◆ **What is needed**
Could you set down exactly the lines in the records below between the line holding "cyan triangle: rotated 34 degrees clockwise" and the line holding "yellow arrow: moved 2 px right", inclusive?

◆ **Material to process**
┌──

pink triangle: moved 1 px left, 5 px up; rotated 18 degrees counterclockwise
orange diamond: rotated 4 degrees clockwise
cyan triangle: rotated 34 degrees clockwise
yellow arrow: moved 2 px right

└──
┌──

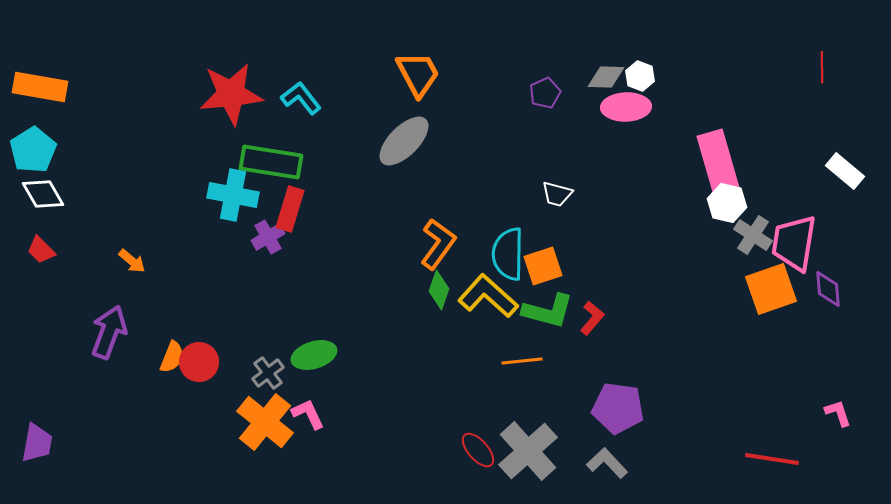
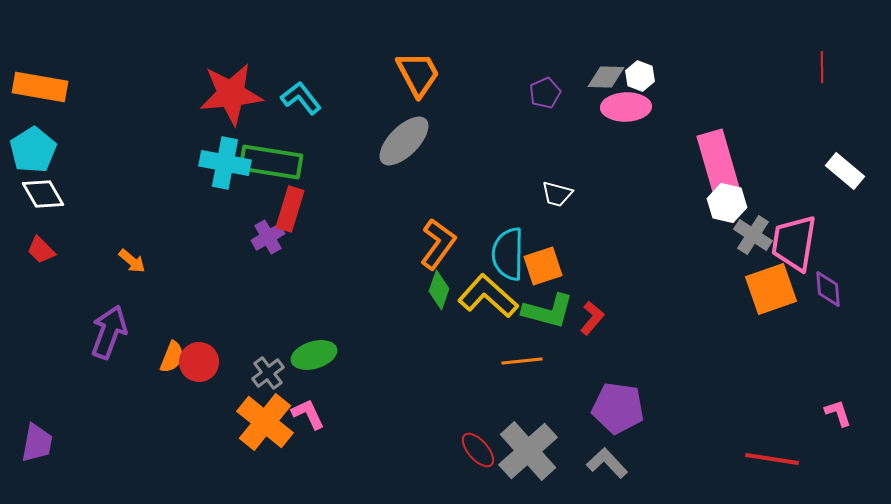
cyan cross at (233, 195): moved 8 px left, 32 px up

└──
┌──

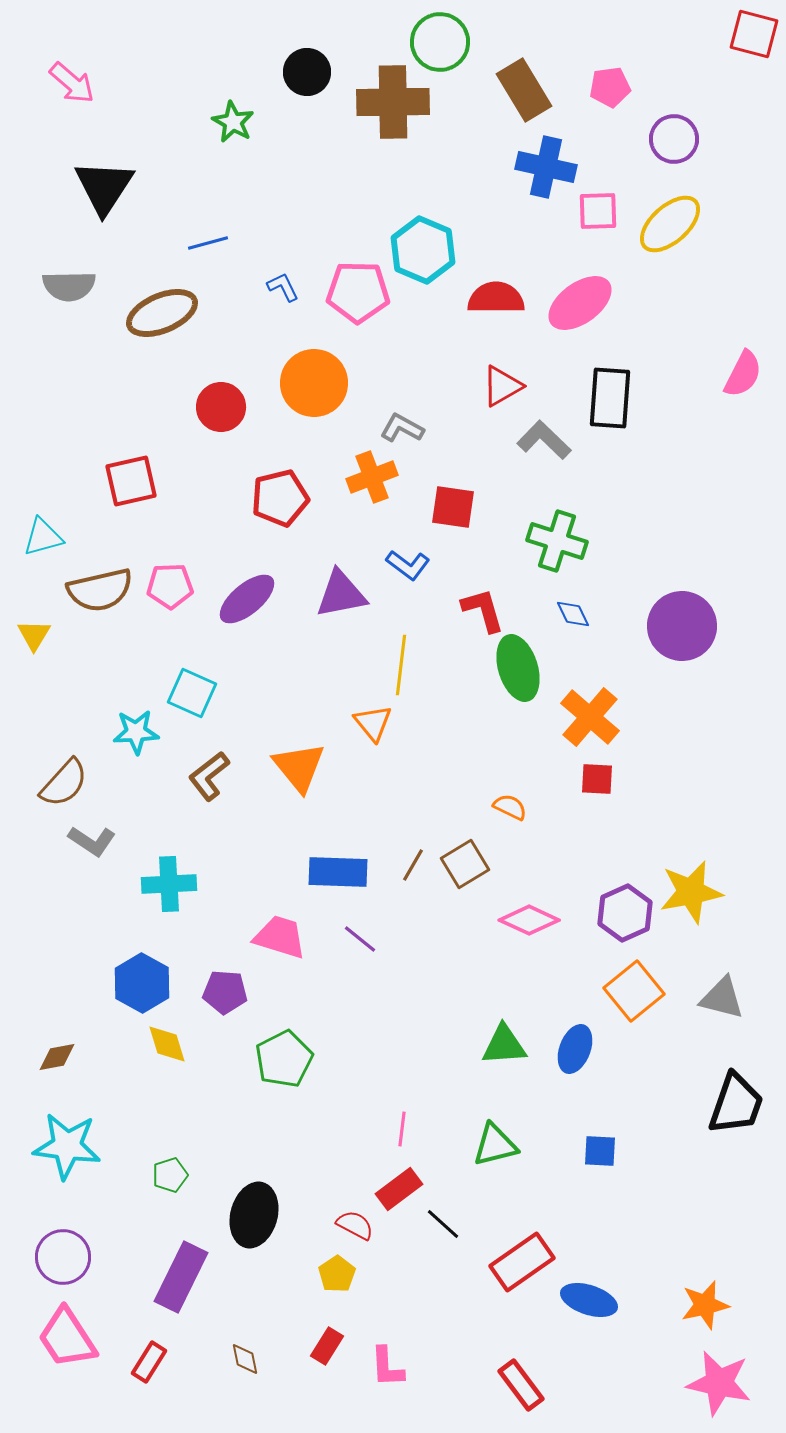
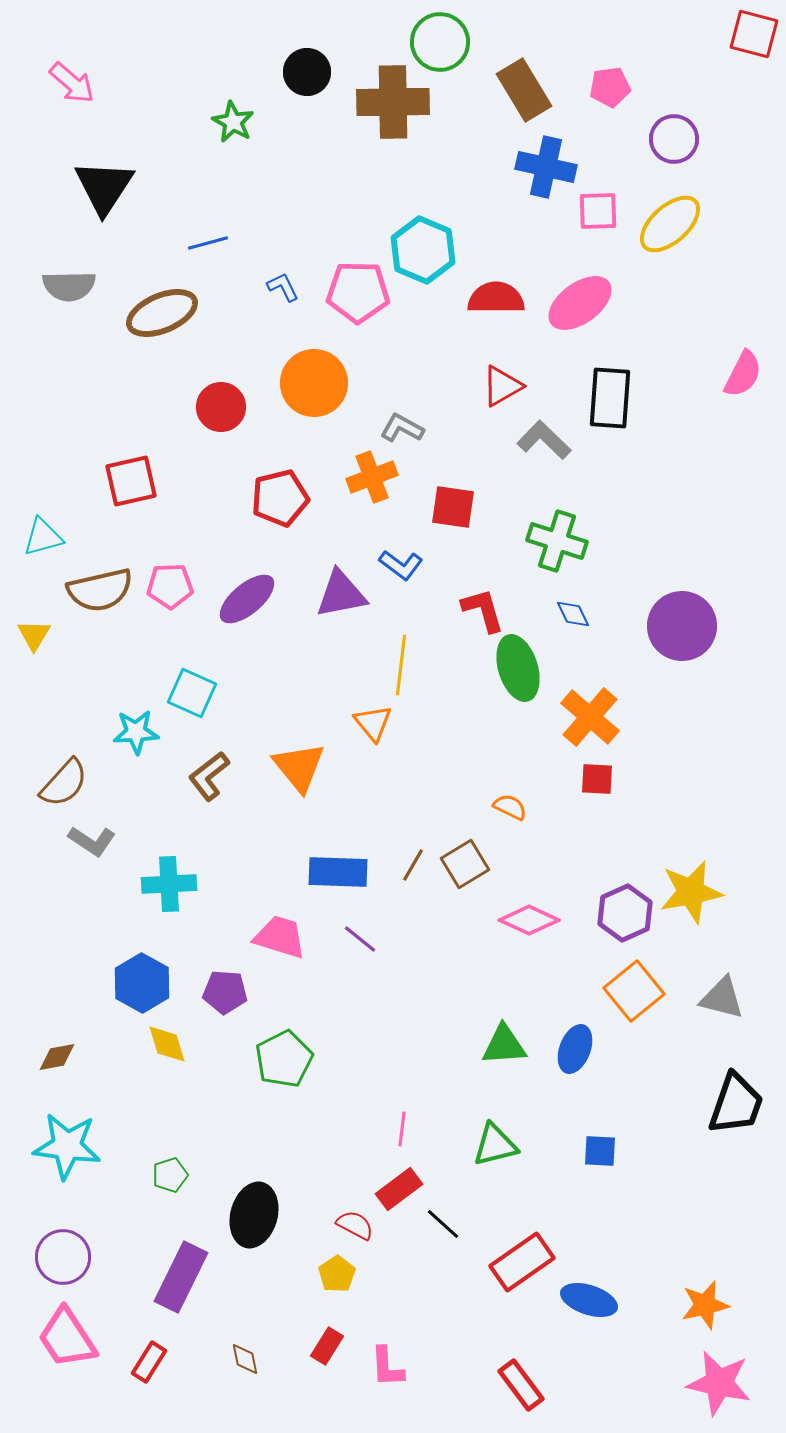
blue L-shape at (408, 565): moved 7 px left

└──

◆ **Finished task**
cyan triangle: rotated 34 degrees clockwise
yellow arrow: moved 2 px right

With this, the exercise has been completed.